INSTRUCTIONS TO FOLLOW:
Would you repeat the listing below exactly, with no pictures in it?

####################

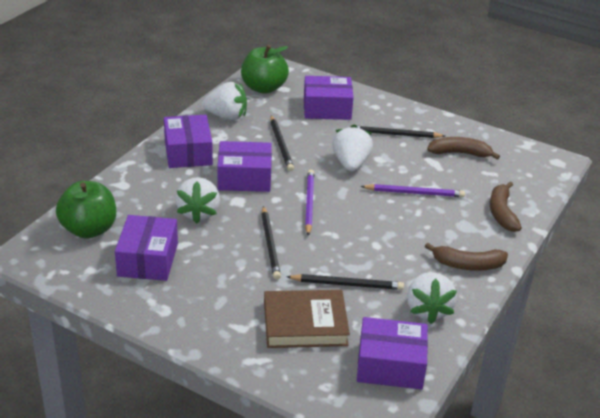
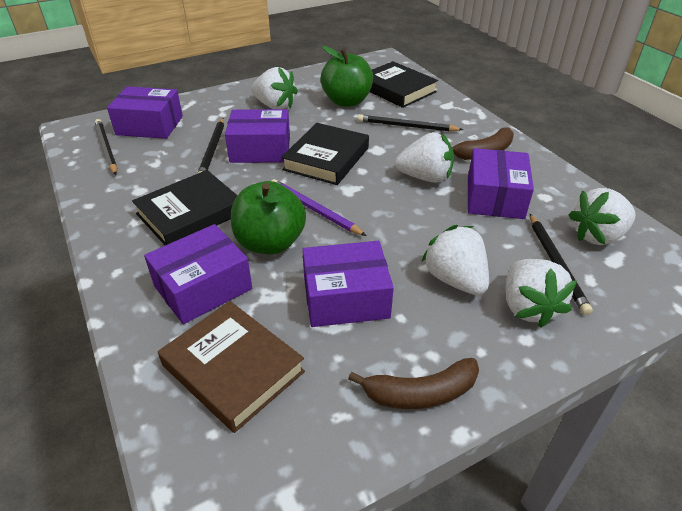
black book: 0 -> 3
brown banana: 3 -> 2
purple pencil: 2 -> 1
white strawberry: 4 -> 5

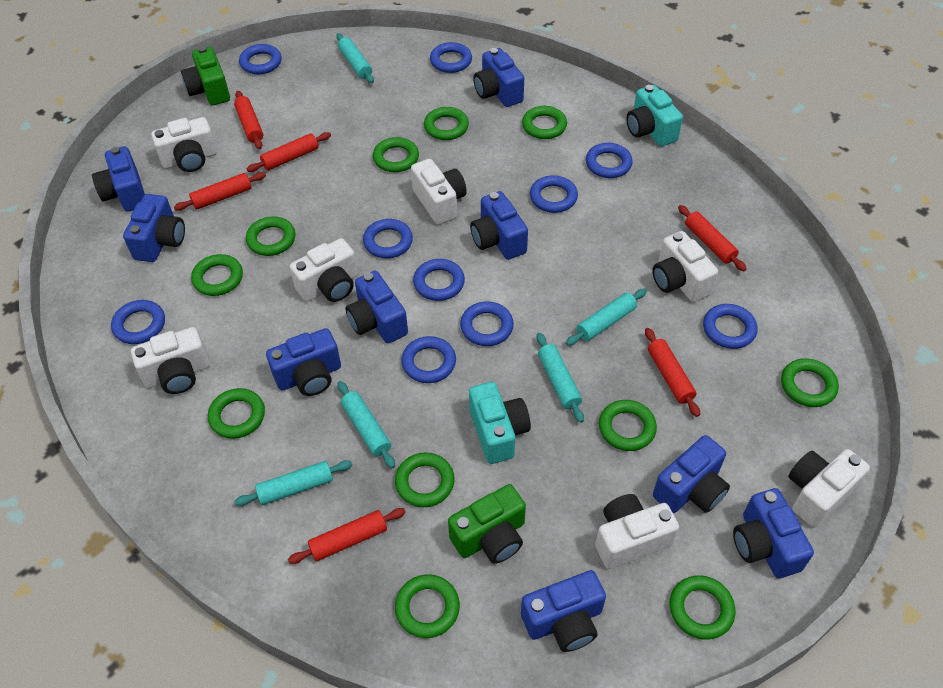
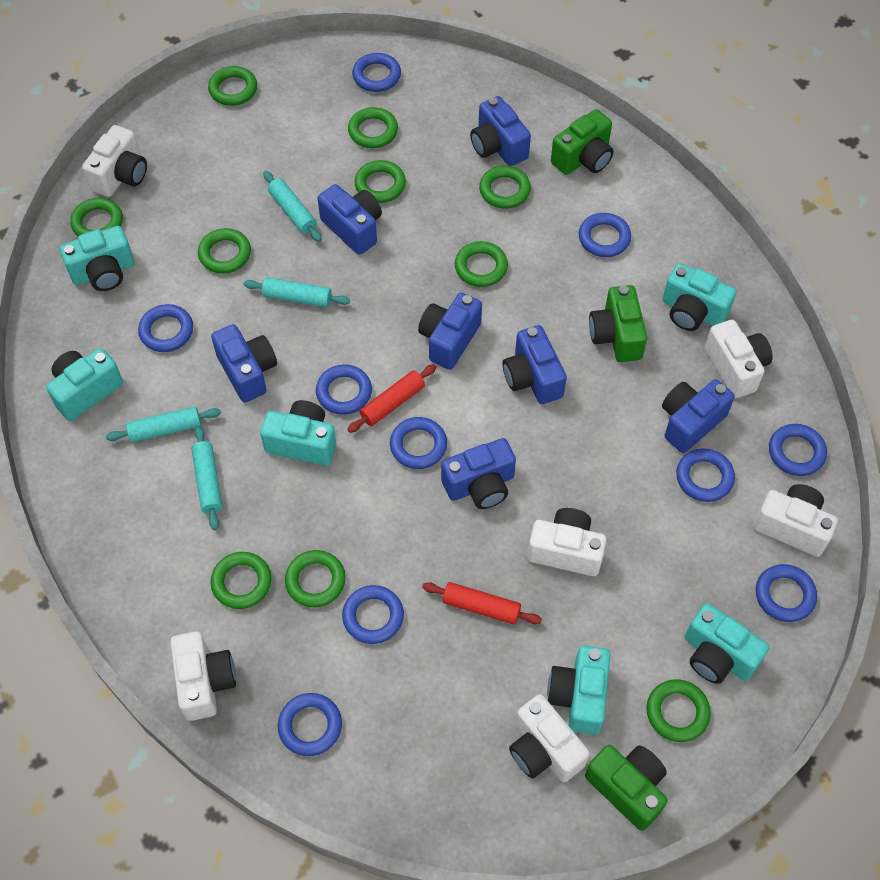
blue camera: 9 -> 7
green camera: 2 -> 3
green ring: 11 -> 10
red rolling pin: 6 -> 2
turquoise camera: 2 -> 6
turquoise rolling pin: 5 -> 4
white camera: 7 -> 6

####################

RESPONSE BELOW:
black book: 0 -> 3
brown banana: 3 -> 2
purple pencil: 2 -> 1
white strawberry: 4 -> 5

blue camera: 9 -> 7
green camera: 2 -> 3
green ring: 11 -> 10
red rolling pin: 6 -> 2
turquoise camera: 2 -> 6
turquoise rolling pin: 5 -> 4
white camera: 7 -> 6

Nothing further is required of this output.